> _BRIEF_
Each line of the data that includes "AOUT" must be copied.

> _AVAILABLE DATA_
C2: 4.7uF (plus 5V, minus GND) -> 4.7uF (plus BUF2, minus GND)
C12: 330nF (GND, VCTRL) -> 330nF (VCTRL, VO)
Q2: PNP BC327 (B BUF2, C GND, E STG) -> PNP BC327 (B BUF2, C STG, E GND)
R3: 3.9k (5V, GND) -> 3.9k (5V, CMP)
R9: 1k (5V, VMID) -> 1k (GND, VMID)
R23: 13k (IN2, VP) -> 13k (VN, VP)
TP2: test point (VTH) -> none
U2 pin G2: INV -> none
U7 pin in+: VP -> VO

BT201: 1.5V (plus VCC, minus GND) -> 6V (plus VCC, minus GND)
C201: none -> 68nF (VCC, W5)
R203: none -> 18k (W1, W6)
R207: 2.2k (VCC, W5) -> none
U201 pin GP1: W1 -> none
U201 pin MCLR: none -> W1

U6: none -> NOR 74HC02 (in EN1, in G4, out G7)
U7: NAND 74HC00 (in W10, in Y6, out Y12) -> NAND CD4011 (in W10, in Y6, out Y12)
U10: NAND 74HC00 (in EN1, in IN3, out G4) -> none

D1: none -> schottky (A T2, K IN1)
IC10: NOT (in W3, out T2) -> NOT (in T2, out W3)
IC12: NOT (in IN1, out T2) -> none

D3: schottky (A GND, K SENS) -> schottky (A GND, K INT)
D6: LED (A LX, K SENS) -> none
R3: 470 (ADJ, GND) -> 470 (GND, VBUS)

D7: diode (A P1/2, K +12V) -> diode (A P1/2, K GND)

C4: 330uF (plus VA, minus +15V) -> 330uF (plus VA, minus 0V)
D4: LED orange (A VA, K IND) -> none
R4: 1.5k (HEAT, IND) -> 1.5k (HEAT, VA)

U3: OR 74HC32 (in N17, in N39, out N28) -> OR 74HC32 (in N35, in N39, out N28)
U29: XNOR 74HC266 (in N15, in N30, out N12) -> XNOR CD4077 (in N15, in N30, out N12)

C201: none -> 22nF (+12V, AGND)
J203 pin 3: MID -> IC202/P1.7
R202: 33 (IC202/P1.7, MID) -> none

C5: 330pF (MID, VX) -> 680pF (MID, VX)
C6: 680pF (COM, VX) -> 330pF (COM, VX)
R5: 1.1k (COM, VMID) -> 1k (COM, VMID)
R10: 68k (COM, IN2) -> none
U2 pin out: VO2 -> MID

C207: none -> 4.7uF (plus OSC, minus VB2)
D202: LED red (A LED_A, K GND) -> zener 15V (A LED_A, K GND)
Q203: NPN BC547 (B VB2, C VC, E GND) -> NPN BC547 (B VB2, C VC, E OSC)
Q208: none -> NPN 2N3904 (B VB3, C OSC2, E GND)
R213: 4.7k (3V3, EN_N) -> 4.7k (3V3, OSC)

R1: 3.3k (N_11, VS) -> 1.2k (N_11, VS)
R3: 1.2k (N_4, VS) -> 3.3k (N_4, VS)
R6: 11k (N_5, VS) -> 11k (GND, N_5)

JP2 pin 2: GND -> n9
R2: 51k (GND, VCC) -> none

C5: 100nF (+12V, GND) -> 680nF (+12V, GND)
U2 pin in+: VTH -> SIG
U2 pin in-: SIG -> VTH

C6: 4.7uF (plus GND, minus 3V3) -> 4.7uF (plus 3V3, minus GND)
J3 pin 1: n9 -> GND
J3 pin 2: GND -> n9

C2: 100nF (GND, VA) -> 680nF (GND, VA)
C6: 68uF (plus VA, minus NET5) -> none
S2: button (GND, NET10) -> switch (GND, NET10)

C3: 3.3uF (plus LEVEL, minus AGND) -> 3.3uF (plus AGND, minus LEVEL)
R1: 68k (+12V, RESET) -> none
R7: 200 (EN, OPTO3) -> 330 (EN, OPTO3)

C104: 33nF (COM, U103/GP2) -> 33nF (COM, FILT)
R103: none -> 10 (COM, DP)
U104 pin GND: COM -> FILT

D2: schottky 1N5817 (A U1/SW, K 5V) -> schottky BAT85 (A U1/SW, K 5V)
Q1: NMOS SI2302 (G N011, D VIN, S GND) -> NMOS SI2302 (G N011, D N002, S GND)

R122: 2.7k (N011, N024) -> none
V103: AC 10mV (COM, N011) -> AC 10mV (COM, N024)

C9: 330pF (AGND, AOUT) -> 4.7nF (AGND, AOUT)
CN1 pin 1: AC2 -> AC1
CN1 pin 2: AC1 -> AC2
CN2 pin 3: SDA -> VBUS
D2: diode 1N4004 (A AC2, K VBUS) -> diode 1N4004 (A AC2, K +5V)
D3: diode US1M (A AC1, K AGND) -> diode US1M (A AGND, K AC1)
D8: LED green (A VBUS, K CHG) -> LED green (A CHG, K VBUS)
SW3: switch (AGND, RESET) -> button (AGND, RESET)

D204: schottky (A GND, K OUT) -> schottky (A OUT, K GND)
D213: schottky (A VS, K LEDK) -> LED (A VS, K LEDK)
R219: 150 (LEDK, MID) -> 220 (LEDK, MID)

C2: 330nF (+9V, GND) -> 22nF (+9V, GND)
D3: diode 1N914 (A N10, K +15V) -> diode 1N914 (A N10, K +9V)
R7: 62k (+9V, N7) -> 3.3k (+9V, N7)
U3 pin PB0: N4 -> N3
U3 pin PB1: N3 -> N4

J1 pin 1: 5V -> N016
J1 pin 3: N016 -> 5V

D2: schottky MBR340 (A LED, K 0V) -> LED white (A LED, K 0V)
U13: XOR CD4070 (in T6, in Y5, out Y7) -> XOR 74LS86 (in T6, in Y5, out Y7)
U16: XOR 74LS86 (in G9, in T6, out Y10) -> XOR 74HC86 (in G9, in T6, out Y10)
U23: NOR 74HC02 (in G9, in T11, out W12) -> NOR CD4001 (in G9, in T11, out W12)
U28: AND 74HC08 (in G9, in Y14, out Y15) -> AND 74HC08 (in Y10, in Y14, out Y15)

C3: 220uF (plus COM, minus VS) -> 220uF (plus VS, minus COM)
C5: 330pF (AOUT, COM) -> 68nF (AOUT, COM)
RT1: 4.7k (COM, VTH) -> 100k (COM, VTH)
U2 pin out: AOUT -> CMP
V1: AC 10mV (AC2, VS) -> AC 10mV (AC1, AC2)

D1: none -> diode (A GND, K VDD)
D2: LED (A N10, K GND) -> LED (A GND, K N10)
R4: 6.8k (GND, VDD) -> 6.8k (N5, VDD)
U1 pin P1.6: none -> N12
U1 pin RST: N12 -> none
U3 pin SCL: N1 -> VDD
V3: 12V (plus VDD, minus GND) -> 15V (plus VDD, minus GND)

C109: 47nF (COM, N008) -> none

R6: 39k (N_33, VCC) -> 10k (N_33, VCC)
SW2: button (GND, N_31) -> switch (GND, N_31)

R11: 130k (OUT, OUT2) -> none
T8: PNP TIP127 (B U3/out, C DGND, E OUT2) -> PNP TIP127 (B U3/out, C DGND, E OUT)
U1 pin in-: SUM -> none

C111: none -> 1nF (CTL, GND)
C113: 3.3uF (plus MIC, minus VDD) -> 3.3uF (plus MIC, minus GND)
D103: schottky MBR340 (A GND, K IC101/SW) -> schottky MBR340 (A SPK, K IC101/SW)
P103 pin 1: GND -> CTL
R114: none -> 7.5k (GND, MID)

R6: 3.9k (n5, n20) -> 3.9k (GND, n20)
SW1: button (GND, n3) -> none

> _SOLUTION FOR THIS PROBLEM_
C9: 330pF (AGND, AOUT) -> 4.7nF (AGND, AOUT)
C5: 330pF (AOUT, COM) -> 68nF (AOUT, COM)
U2 pin out: AOUT -> CMP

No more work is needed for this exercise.